Task instructions>
Leave out the images and set down the records below exactly.
/---
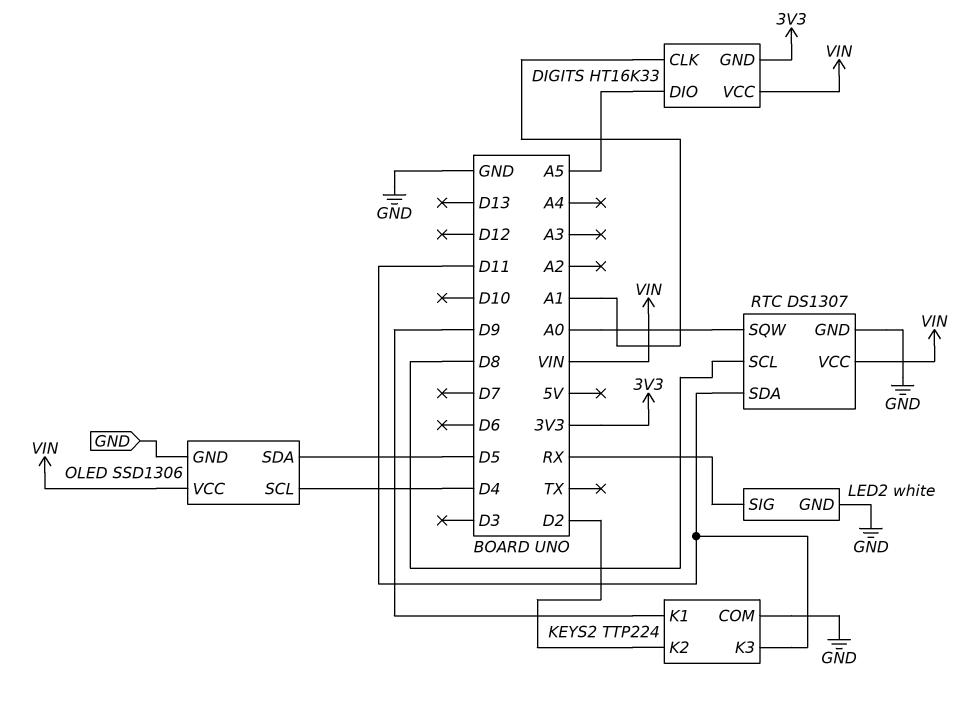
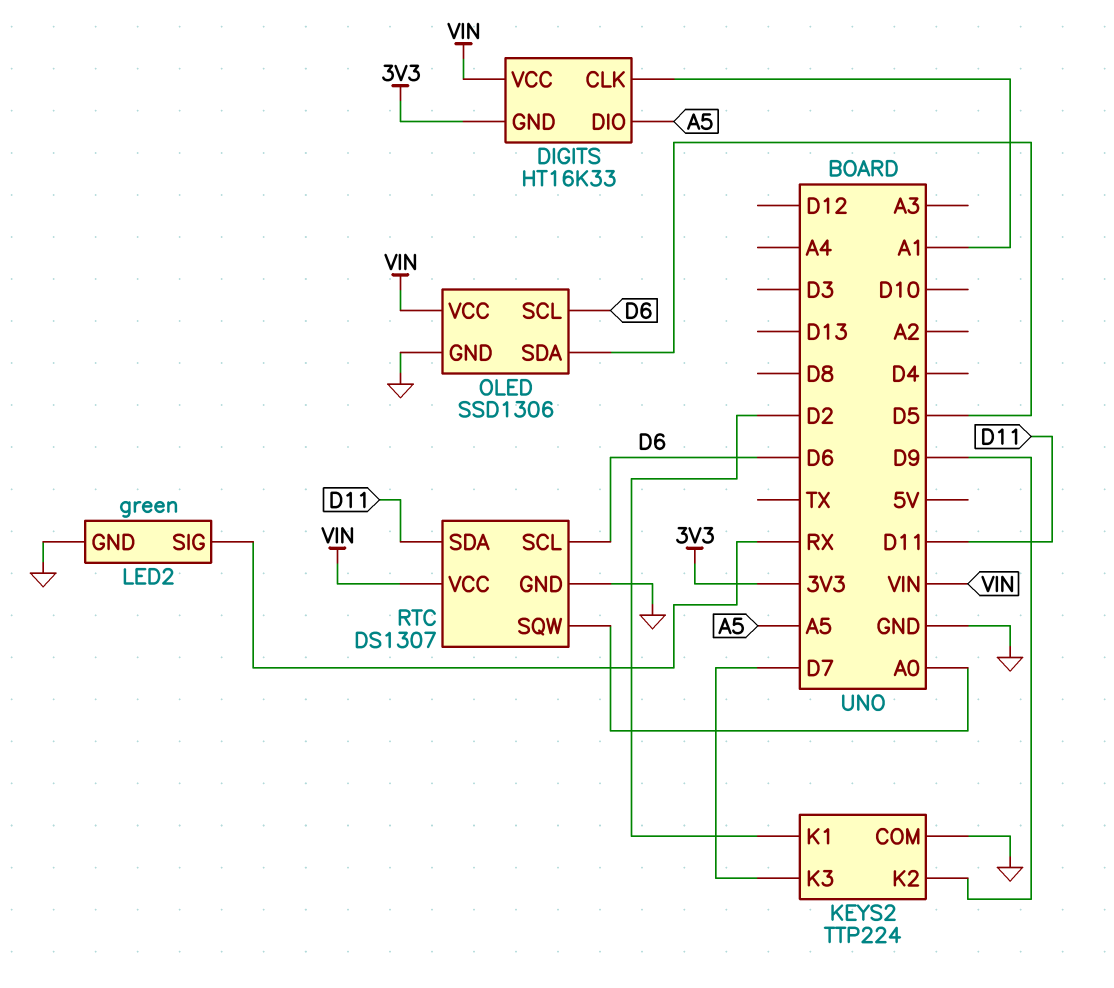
KEYS2 pin K1: D9 -> D2
KEYS2 pin K2: D2 -> D9
KEYS2 pin K3: D11 -> D7
LED2: white -> green
OLED pin SCL: D4 -> D6
RTC pin SCL: D8 -> D6

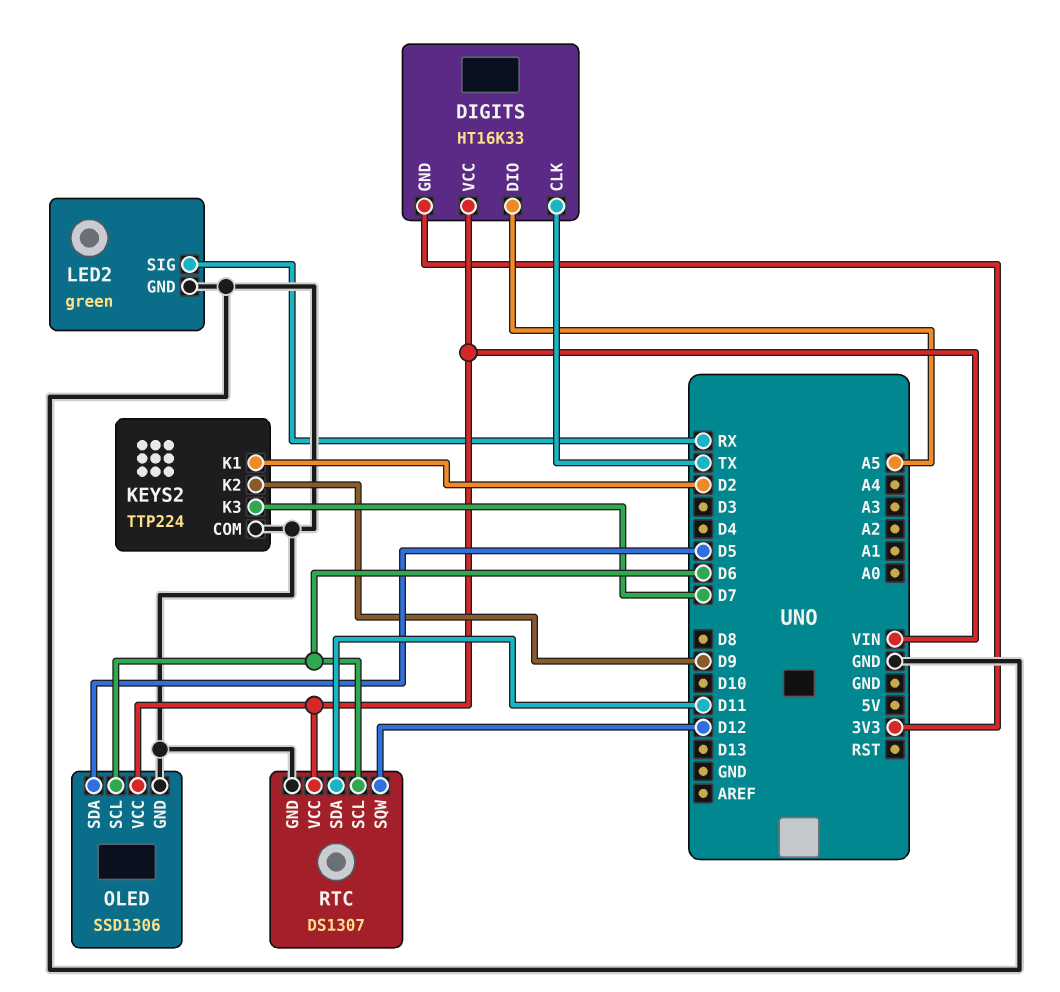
DIGITS pin CLK: A1 -> TX
RTC pin SQW: A0 -> D12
\---
Result of the task>
KEYS2 pin K1: D9 -> D2
KEYS2 pin K2: D2 -> D9
KEYS2 pin K3: D11 -> D7
LED2: white -> green
OLED pin SCL: D4 -> D6
RTC pin SCL: D8 -> D6

DIGITS pin CLK: A1 -> TX
RTC pin SQW: A0 -> D12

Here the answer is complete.